WHAT TO PRODUCE >> For the material that follows, return exactly the lines from the one with "(832, 492) = (804, 302): purple" through the one with "(946, 370) = (720, 205): pink", both ends included.

THE DATA >>
================

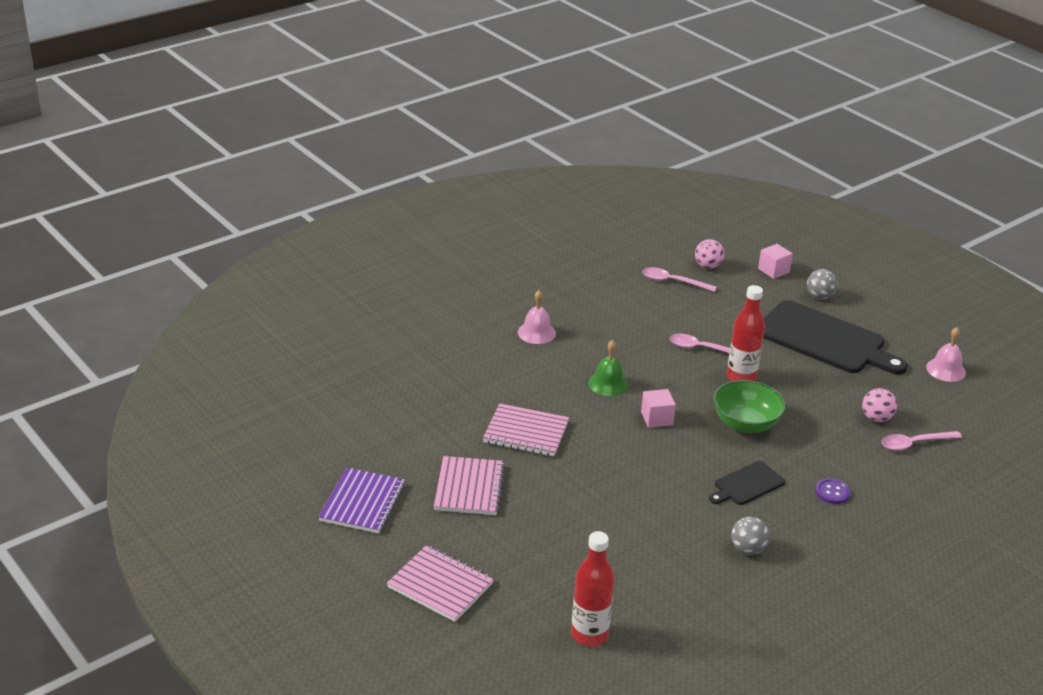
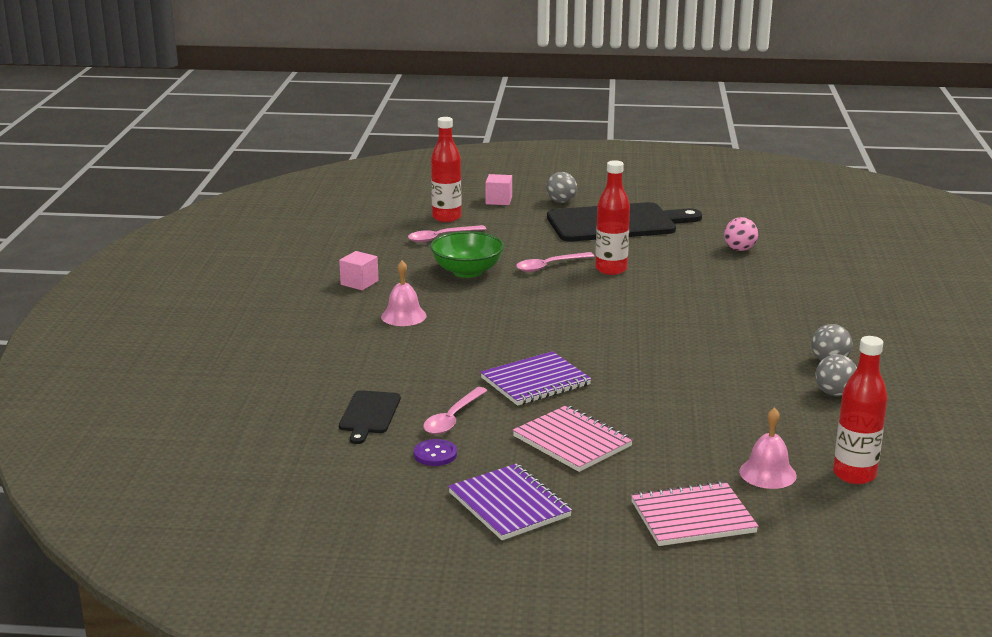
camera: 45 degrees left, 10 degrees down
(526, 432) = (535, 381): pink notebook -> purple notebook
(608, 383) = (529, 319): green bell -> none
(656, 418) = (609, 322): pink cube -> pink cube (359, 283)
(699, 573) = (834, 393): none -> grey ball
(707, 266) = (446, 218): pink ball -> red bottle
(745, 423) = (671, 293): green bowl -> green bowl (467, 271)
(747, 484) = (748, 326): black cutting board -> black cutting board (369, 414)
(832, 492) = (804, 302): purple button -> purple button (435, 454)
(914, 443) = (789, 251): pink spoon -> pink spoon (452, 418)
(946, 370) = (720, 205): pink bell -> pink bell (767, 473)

================

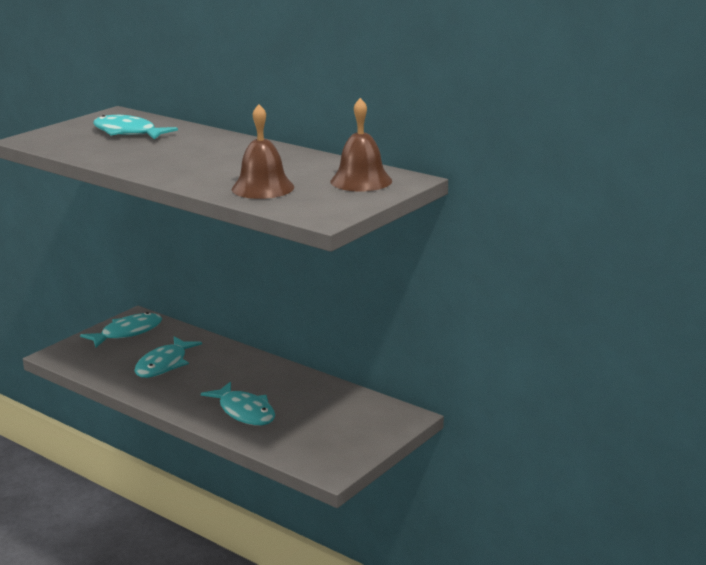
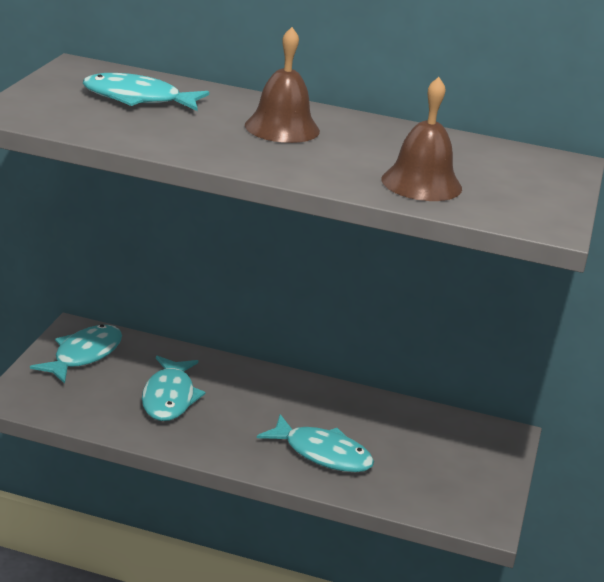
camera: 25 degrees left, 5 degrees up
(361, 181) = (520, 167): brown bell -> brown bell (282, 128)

================

FINAL ANSWER >>
(832, 492) = (804, 302): purple button -> purple button (435, 454)
(914, 443) = (789, 251): pink spoon -> pink spoon (452, 418)
(946, 370) = (720, 205): pink bell -> pink bell (767, 473)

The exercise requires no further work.